• **Task details**:
Please restate, word for word, the lines below that begin at the one with "camera: 155 degrees right, 5 degrees down" and end at the one with "(1002, 339) = (105, 365): grey". Leave out all other lines.

• **Records for the exercise**:
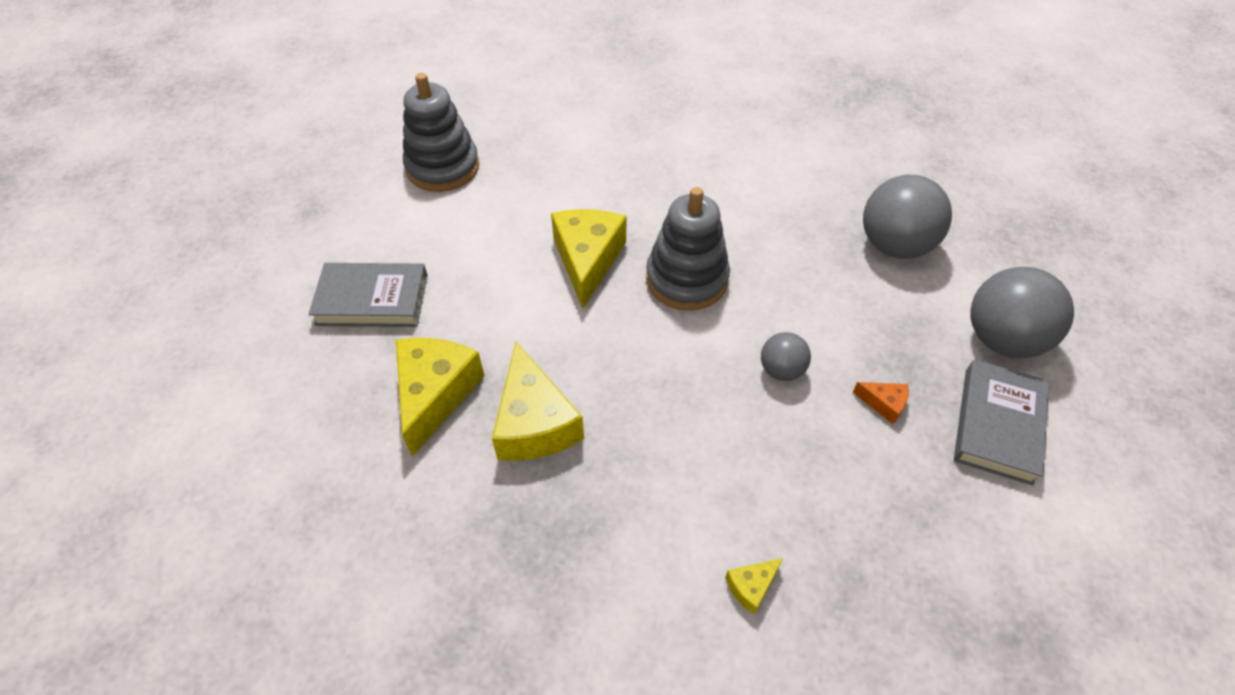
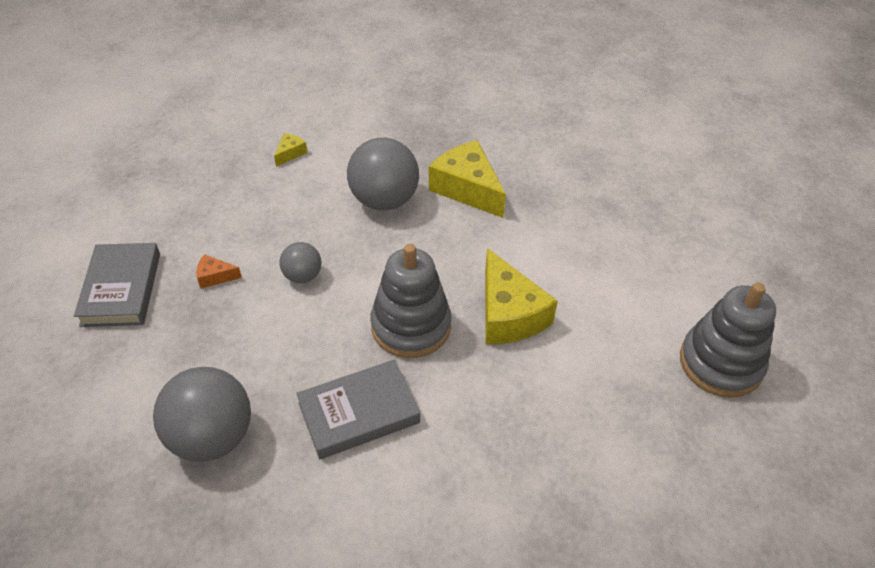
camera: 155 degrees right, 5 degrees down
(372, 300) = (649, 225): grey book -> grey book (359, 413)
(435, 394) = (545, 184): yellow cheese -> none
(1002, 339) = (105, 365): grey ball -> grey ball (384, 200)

---

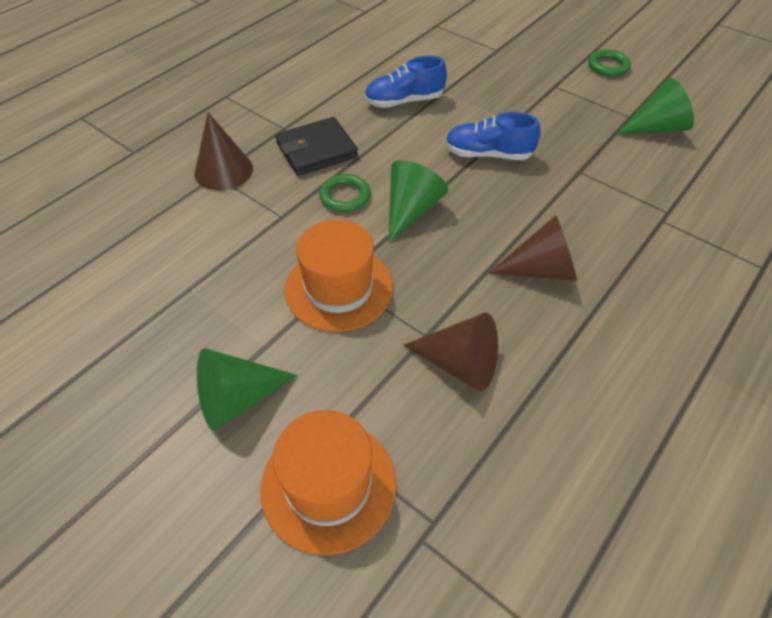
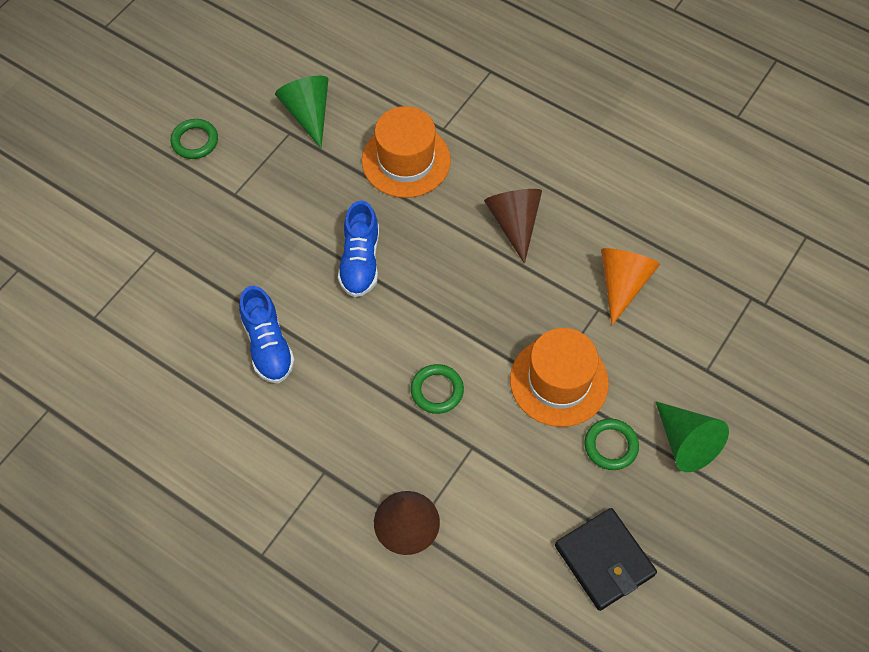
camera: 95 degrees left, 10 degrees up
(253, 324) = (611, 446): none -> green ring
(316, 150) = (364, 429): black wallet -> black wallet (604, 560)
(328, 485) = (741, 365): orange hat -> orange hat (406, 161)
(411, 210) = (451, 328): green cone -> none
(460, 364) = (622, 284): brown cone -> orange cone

• **Solution to the exercise**:
camera: 155 degrees right, 5 degrees down
(372, 300) = (649, 225): grey book -> grey book (359, 413)
(435, 394) = (545, 184): yellow cheese -> none
(1002, 339) = (105, 365): grey ball -> grey ball (384, 200)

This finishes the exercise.